## [What is needed]
Where a picture appears, omit it; repeat everything else in the records exactly.

+ + + + +

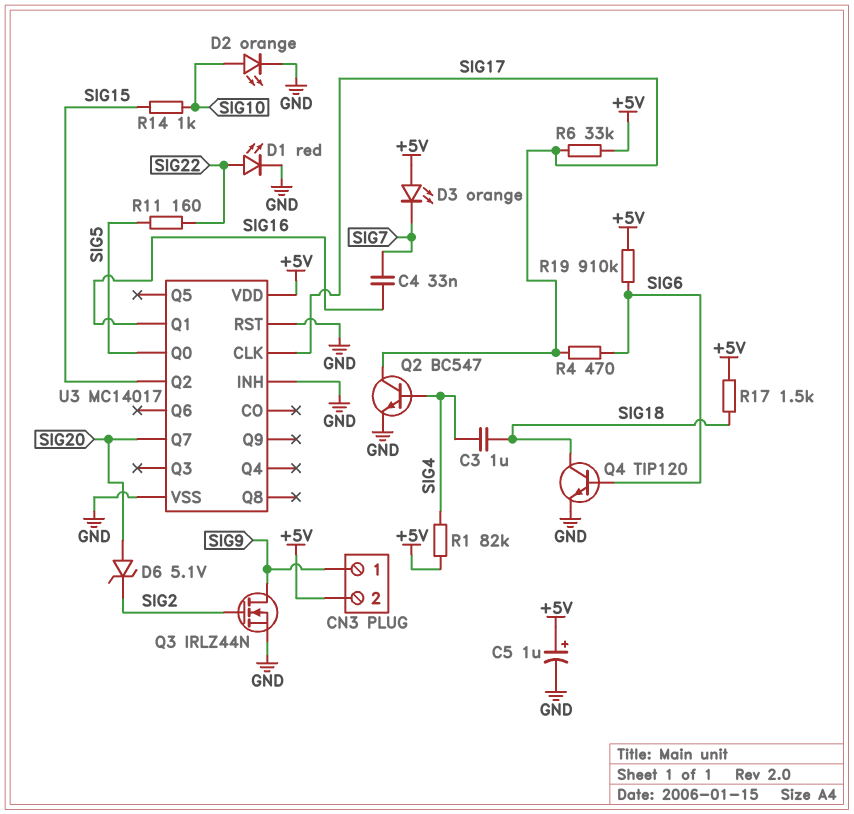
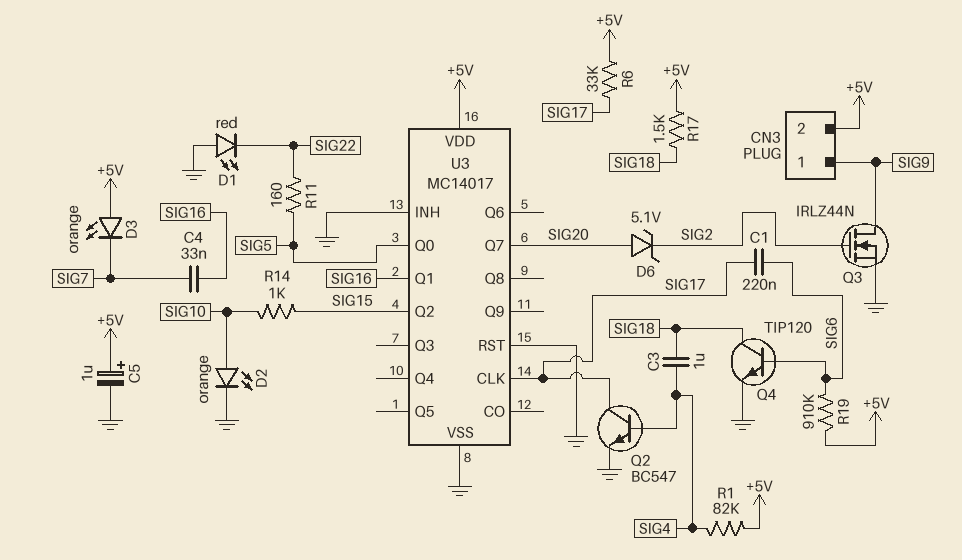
C1: none -> 220nF (SIG6, SIG17)
D1: LED red (A SIG22, K GND) -> LED red (A GND, K SIG22)
R4: 470 (SIG6, SIG17) -> none

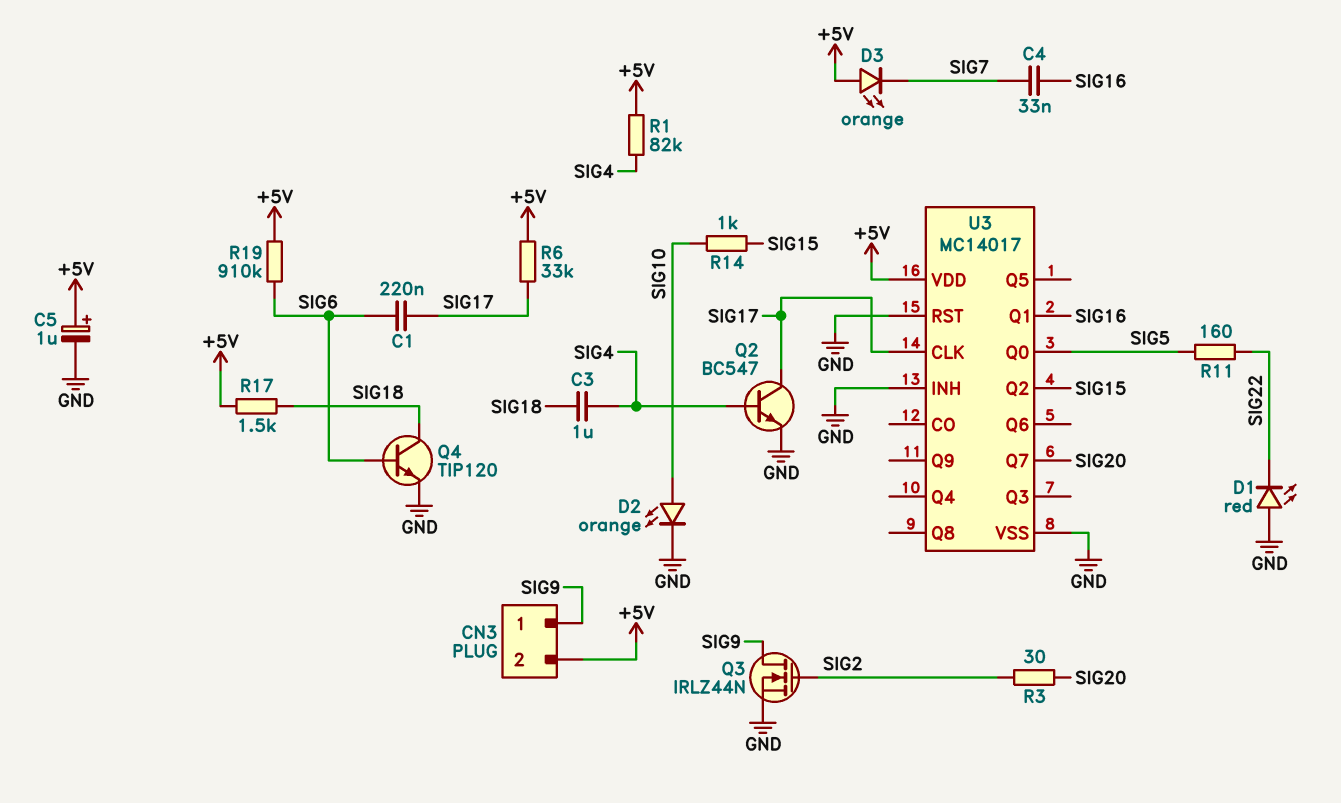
D6: zener 5.1V (A SIG20, K SIG2) -> none
R3: none -> 30 (SIG2, SIG20)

+ + + + +

## [Task response]
C1: none -> 220nF (SIG6, SIG17)
D1: LED red (A SIG22, K GND) -> LED red (A GND, K SIG22)
R4: 470 (SIG6, SIG17) -> none

D6: zener 5.1V (A SIG20, K SIG2) -> none
R3: none -> 30 (SIG2, SIG20)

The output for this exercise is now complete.